Supplied material:
================

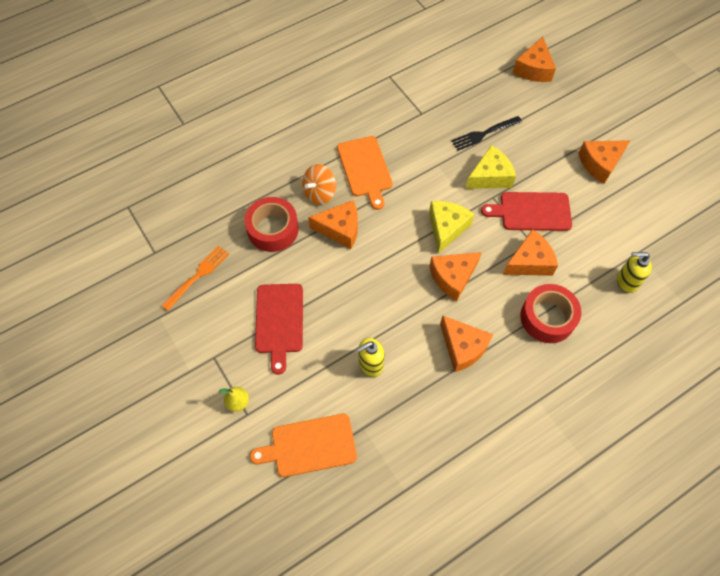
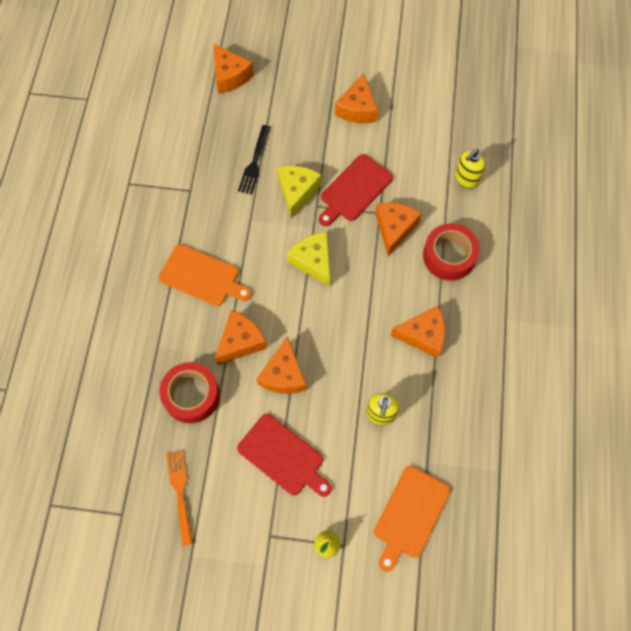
camera: 50 degrees left, 5 degrees up
orange spinning top [302,164,336,205] -> none
orange cheese [429,252,482,301] -> orange cheese moved to [257,336,306,394]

================

Problem description:
Repeat the data above exactly, leaving out any pictures it holds.

Completed task:
camera: 50 degrees left, 5 degrees up
orange spinning top [302,164,336,205] -> none
orange cheese [429,252,482,301] -> orange cheese moved to [257,336,306,394]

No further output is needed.